[Spatial object tracking data]
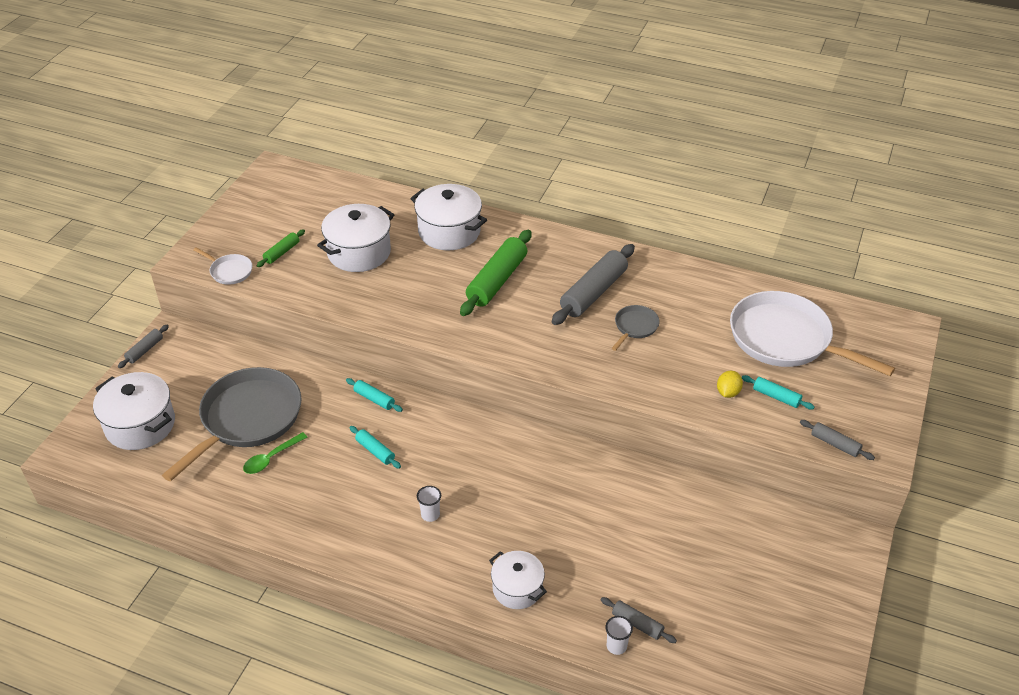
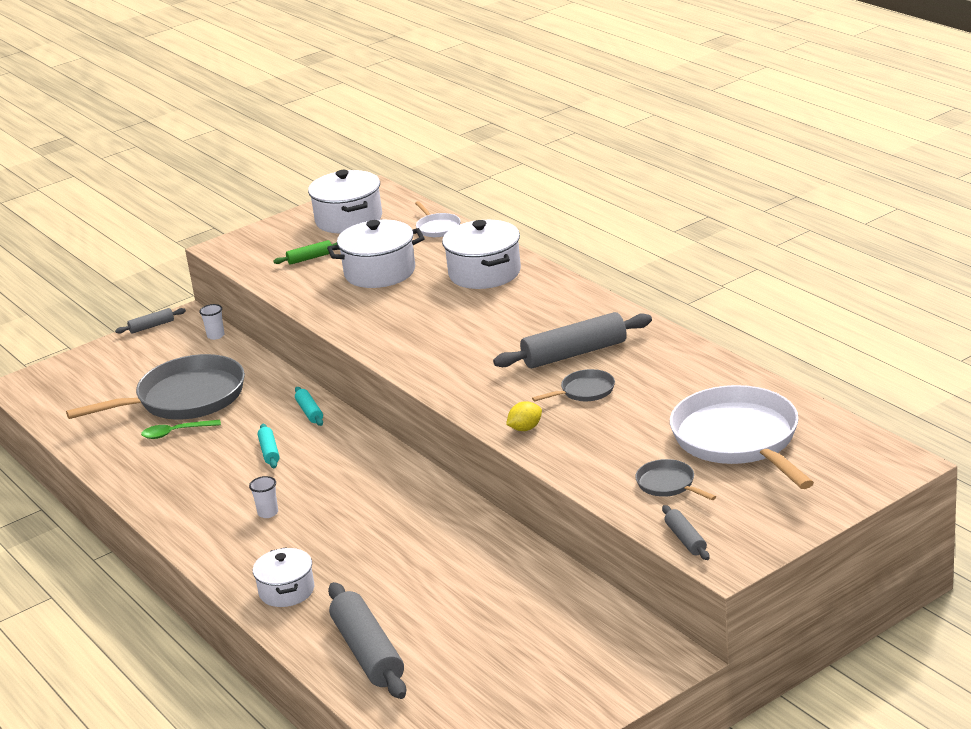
camera: 35 degrees right, 15 degrees down
(140, 425) = (95, 380): white pot -> white pot (349, 219)
(229, 271) = (249, 263): white pan -> white pan (437, 228)
(497, 281) = (487, 322): green rolling pin -> none
(616, 646) = (330, 662): white cup -> white cup (215, 336)
(637, 624) = (367, 652): grey rolling pin -> grey rolling pin, size x2.02
(728, 392) = (619, 467): yellow lemon -> yellow lemon (525, 428)
(776, 397) = (668, 484): turquoise rolling pin -> grey pan

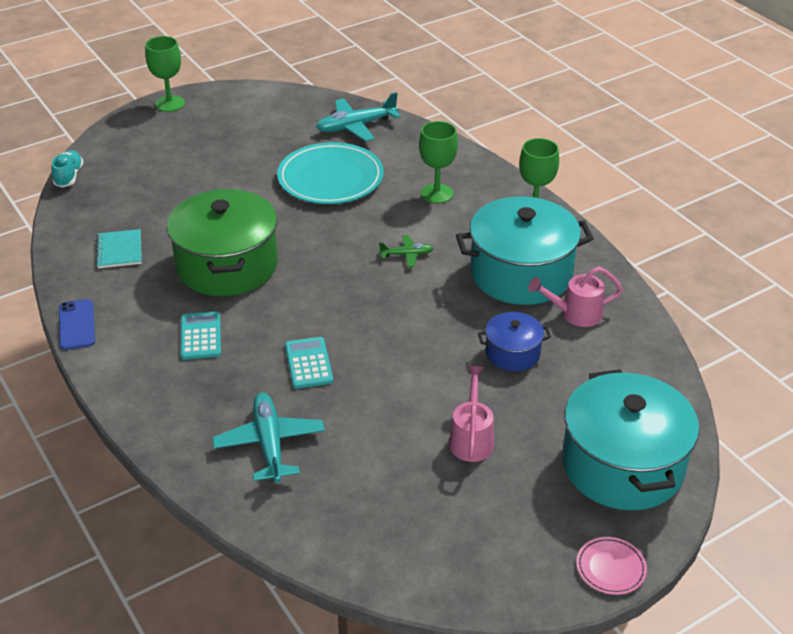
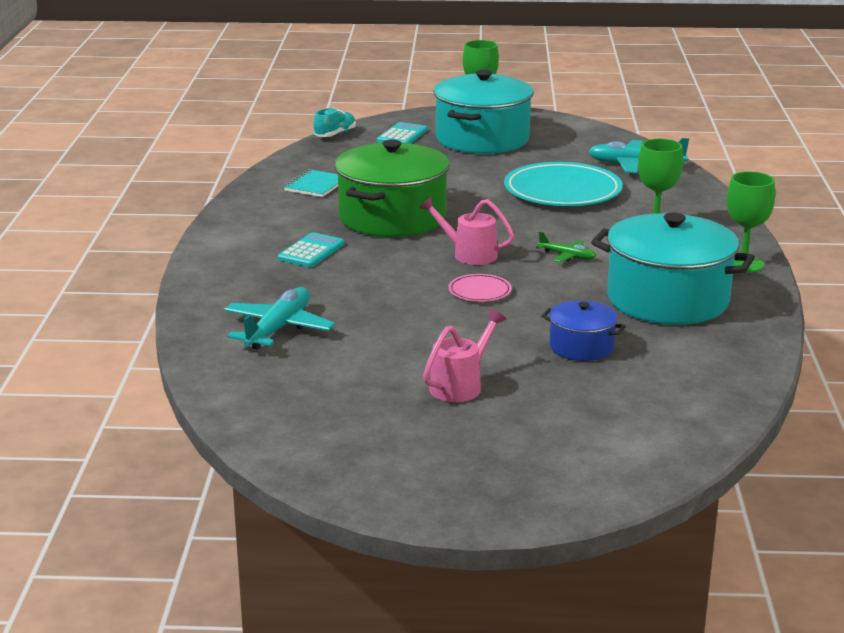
camera: 35 degrees right, 15 degrees down
(76, 325) = (224, 216): blue phone -> none
(308, 363) = (379, 294): turquoise calculator -> turquoise calculator (402, 135)
(575, 314) = (686, 342): pink watering can -> pink watering can (469, 254)
(610, 568) = (475, 513): pink plate -> pink plate (480, 291)
(622, 465) = (587, 454): turquoise pot -> turquoise pot (482, 139)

Problem to solve: Match on "turquoise" and copy out every line of the entries that contains it.

Written solution:
(776, 397) = (668, 484): turquoise rolling pin -> grey pan
(308, 363) = (379, 294): turquoise calculator -> turquoise calculator (402, 135)
(622, 465) = (587, 454): turquoise pot -> turquoise pot (482, 139)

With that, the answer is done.